**Exercise brief:**
When the line containing "C205: 3.3uF (plus" appears in the data below, begin copying there and stop only after the line containing "TR201: NPN 2N2222".

**Given data:**
---*---

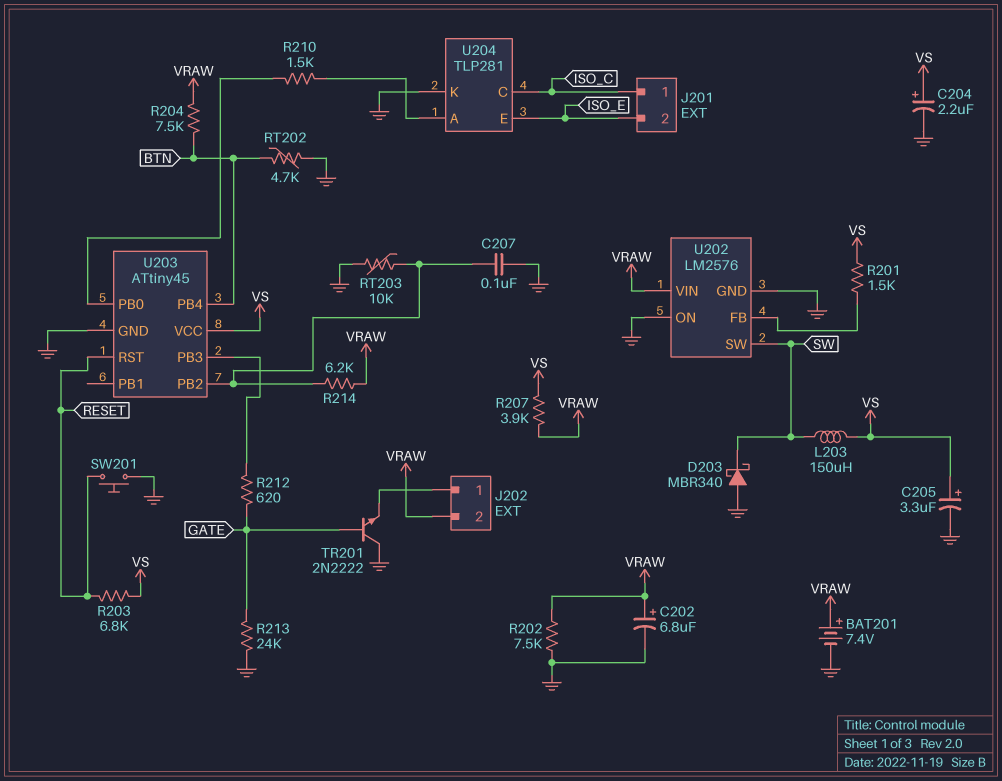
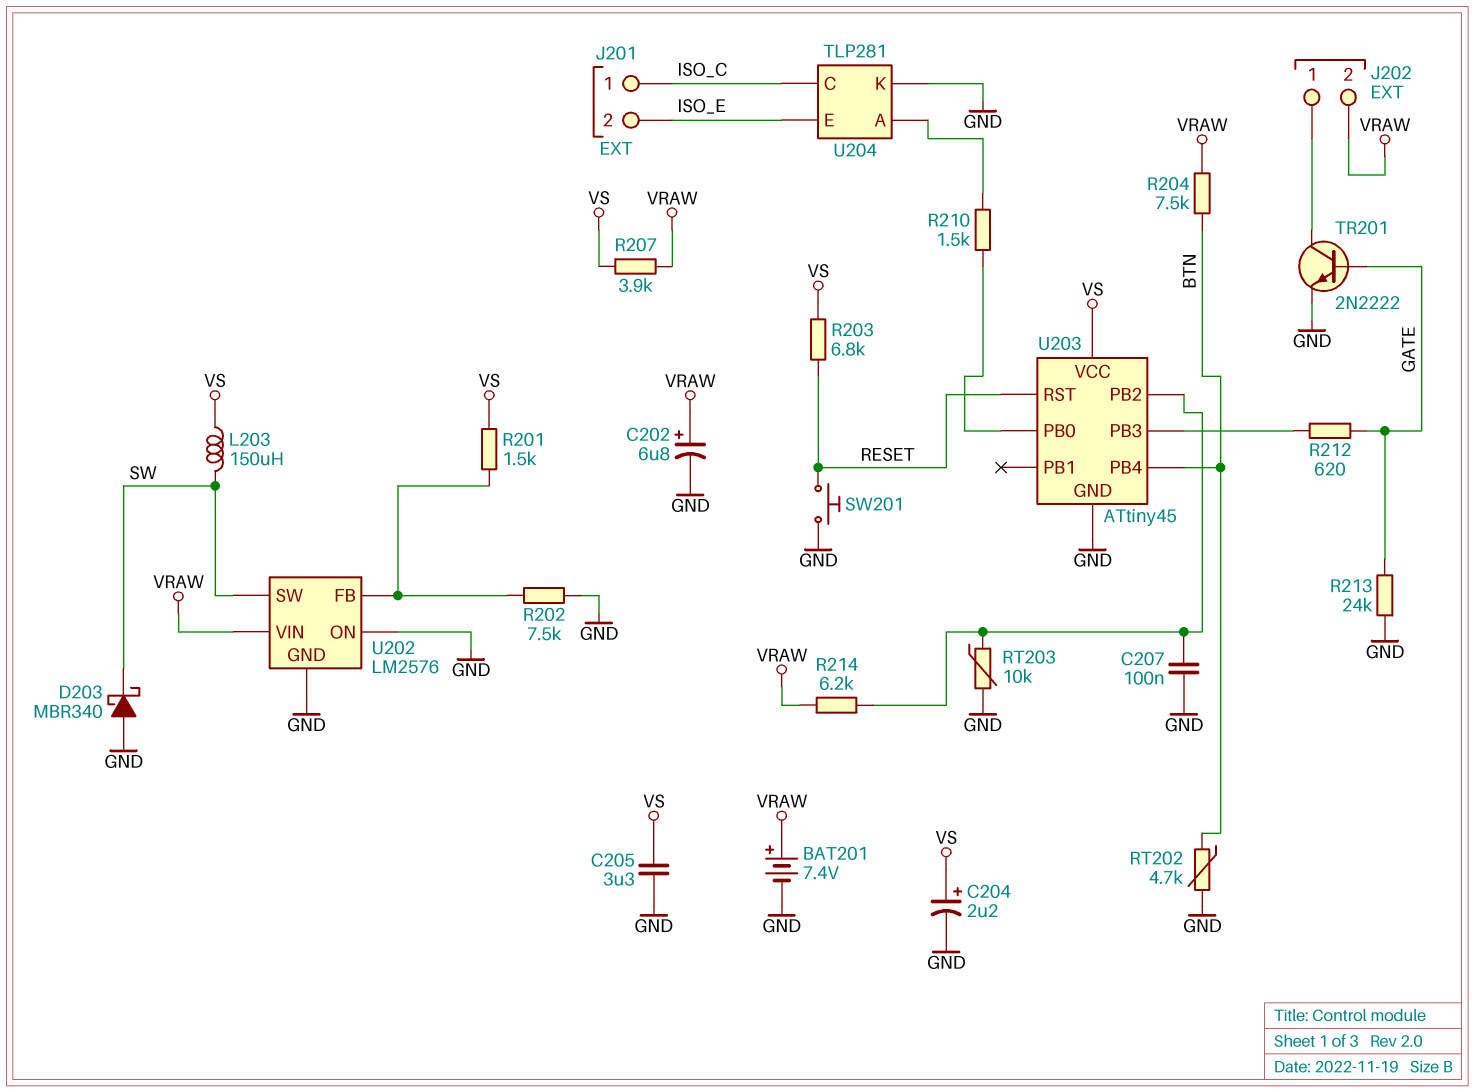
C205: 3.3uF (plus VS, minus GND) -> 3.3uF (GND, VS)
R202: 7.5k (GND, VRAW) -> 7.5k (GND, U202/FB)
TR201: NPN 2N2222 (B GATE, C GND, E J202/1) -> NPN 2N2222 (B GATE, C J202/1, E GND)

---*---

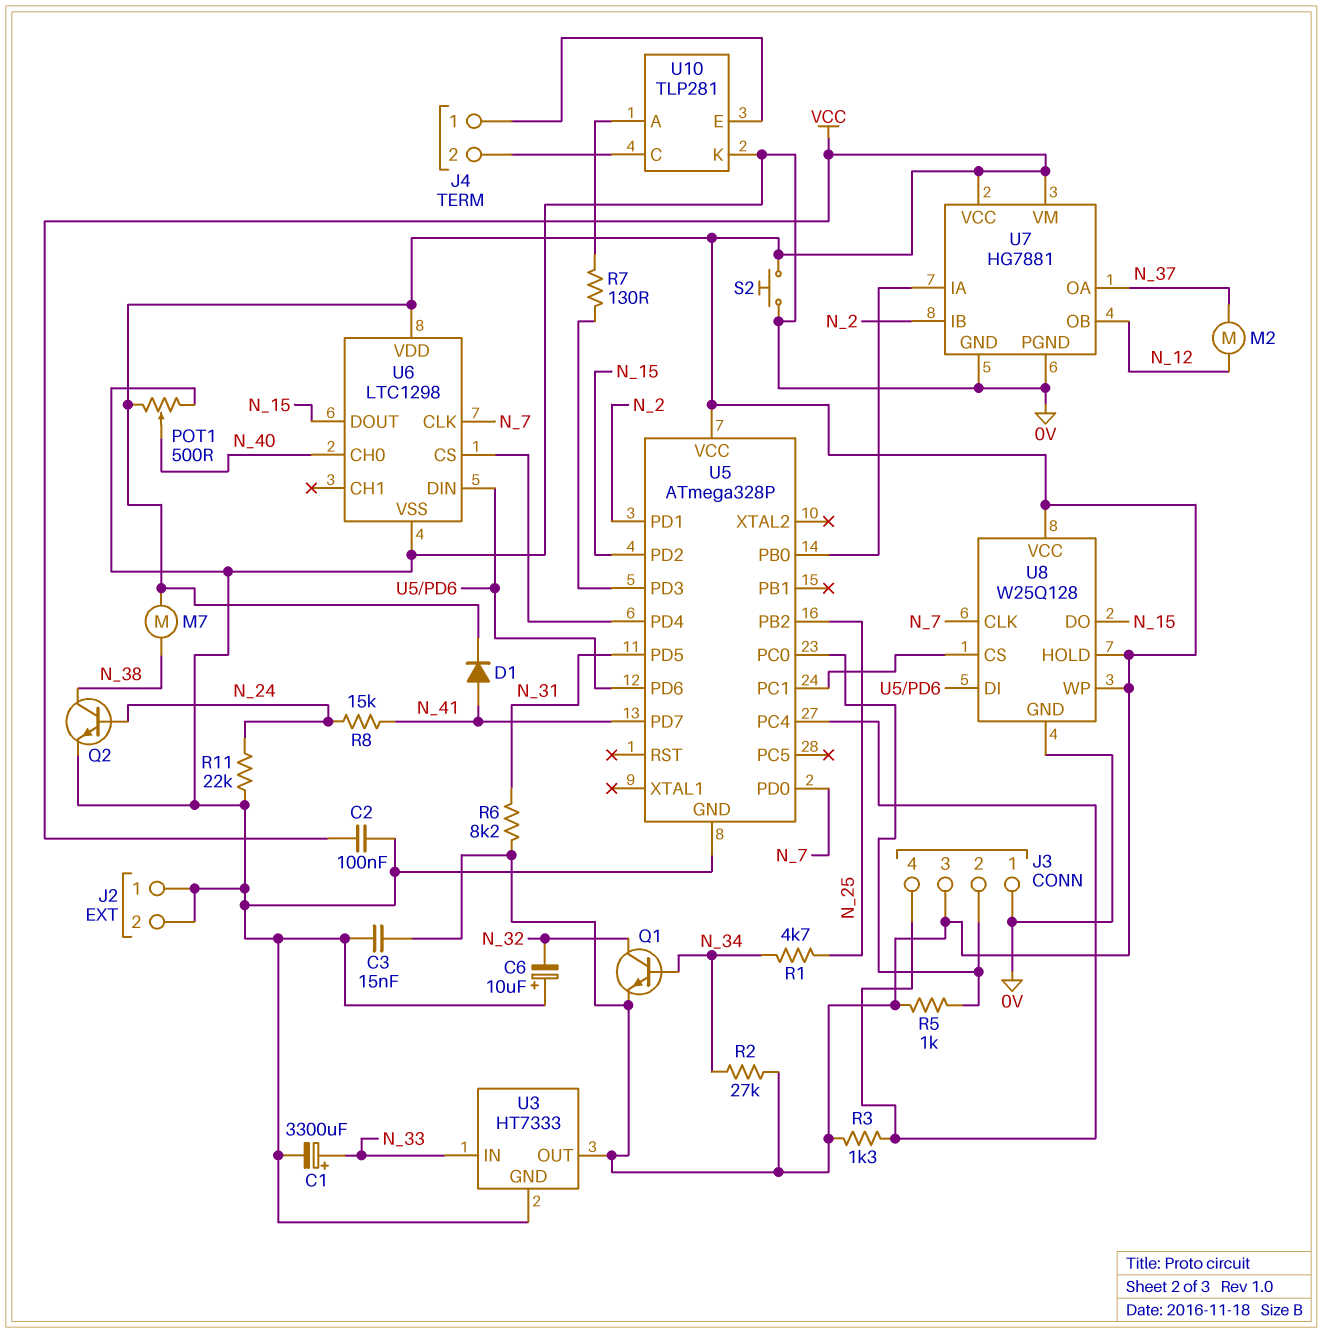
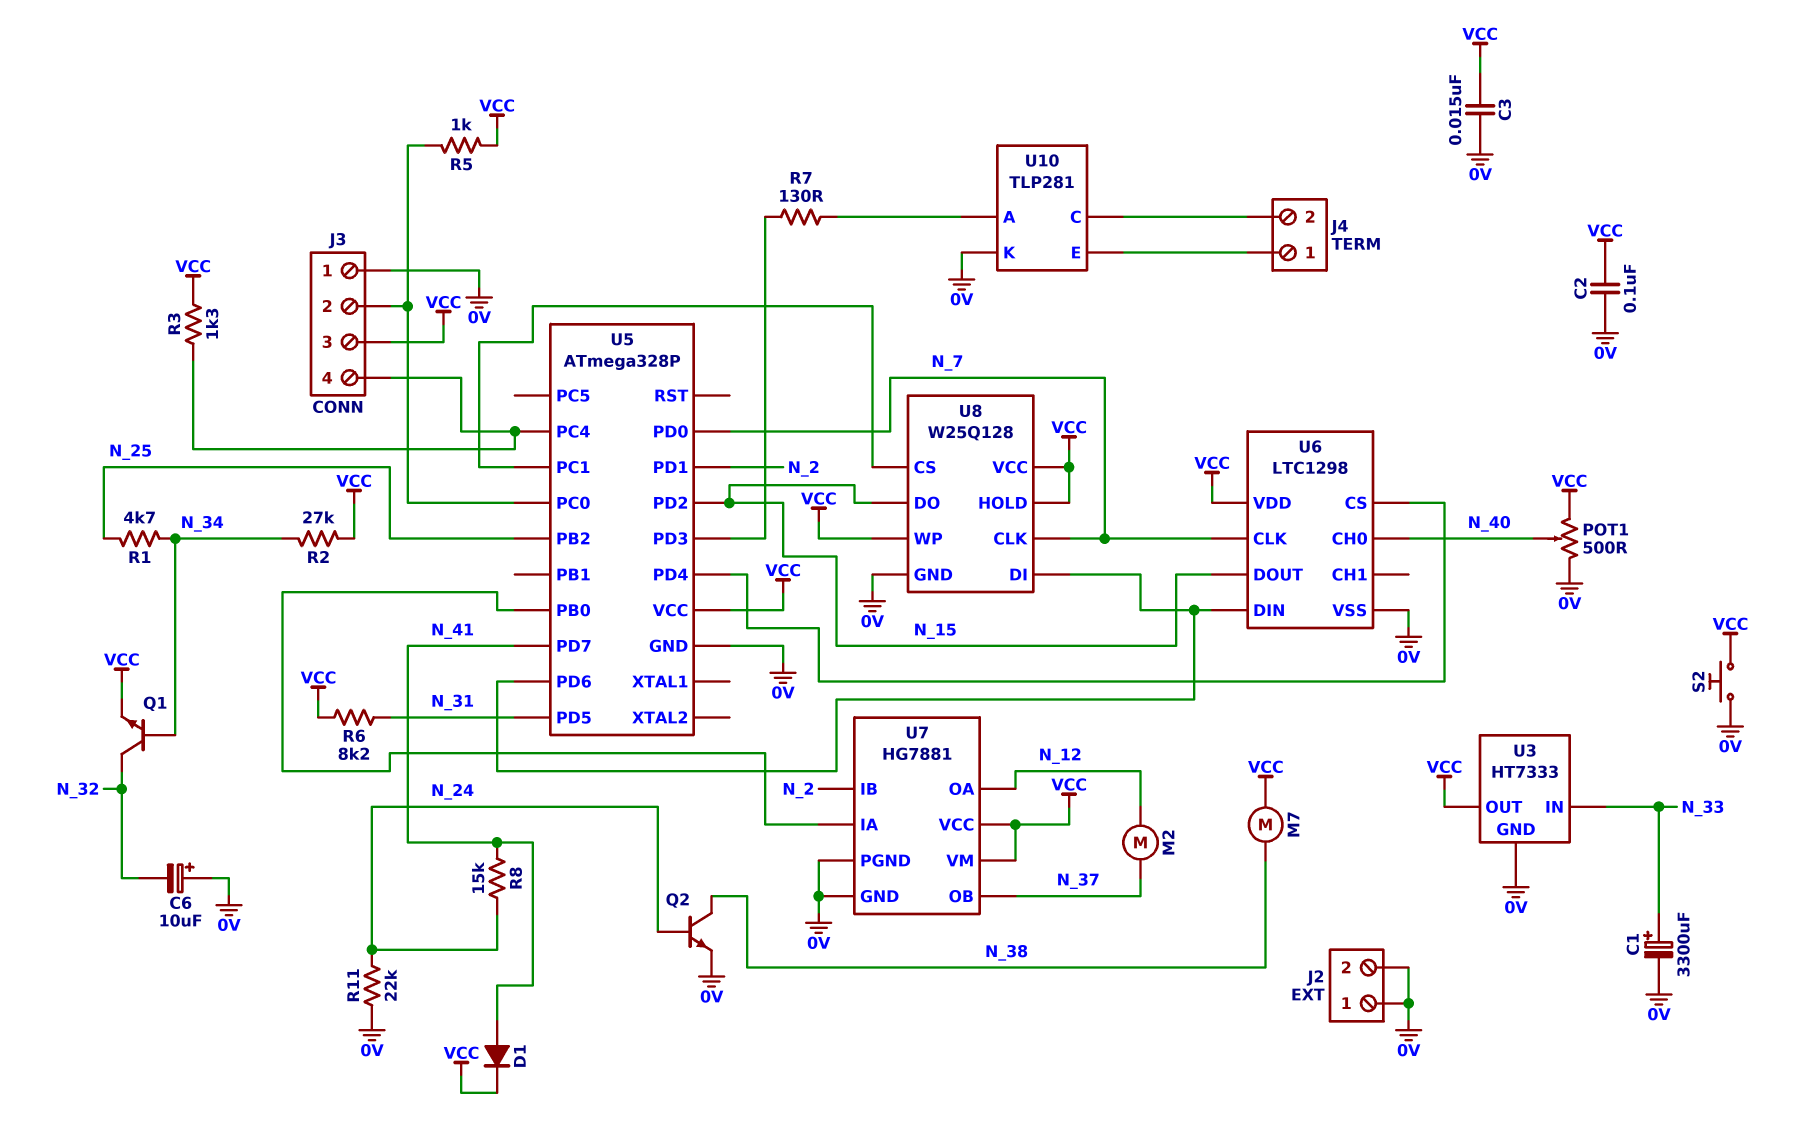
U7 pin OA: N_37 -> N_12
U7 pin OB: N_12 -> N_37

---*---

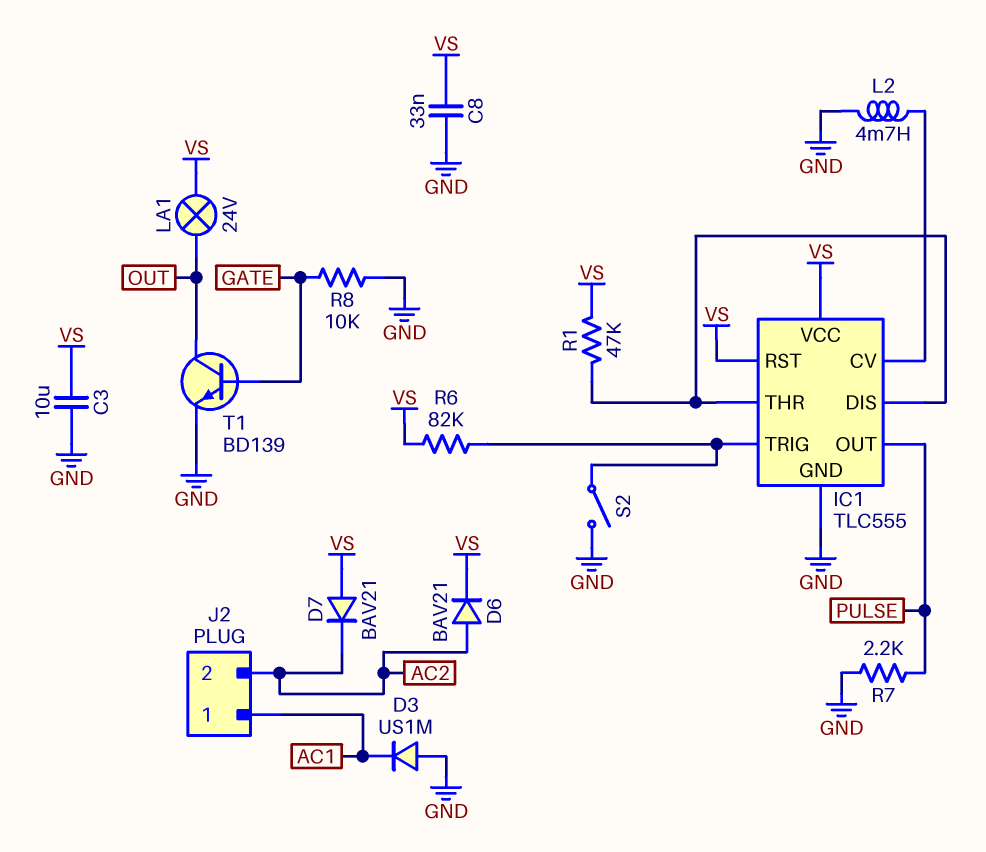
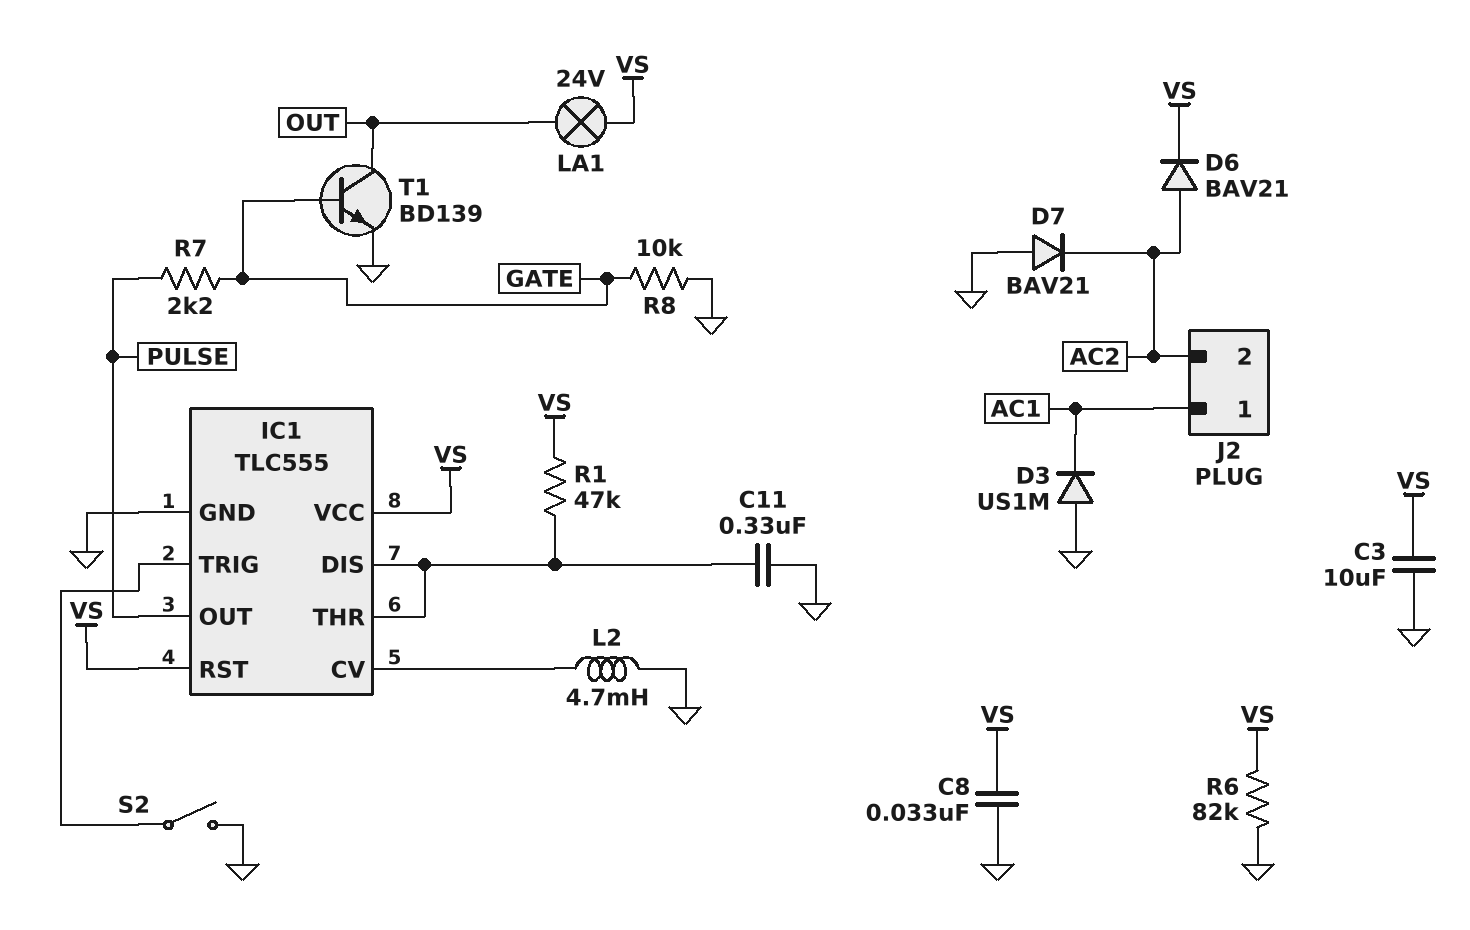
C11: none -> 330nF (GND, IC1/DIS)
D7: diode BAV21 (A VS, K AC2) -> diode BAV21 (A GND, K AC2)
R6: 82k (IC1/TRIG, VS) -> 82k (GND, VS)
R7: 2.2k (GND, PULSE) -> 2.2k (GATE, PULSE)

---*---

**Finished exercise:**
C205: 3.3uF (plus VS, minus GND) -> 3.3uF (GND, VS)
R202: 7.5k (GND, VRAW) -> 7.5k (GND, U202/FB)
TR201: NPN 2N2222 (B GATE, C GND, E J202/1) -> NPN 2N2222 (B GATE, C J202/1, E GND)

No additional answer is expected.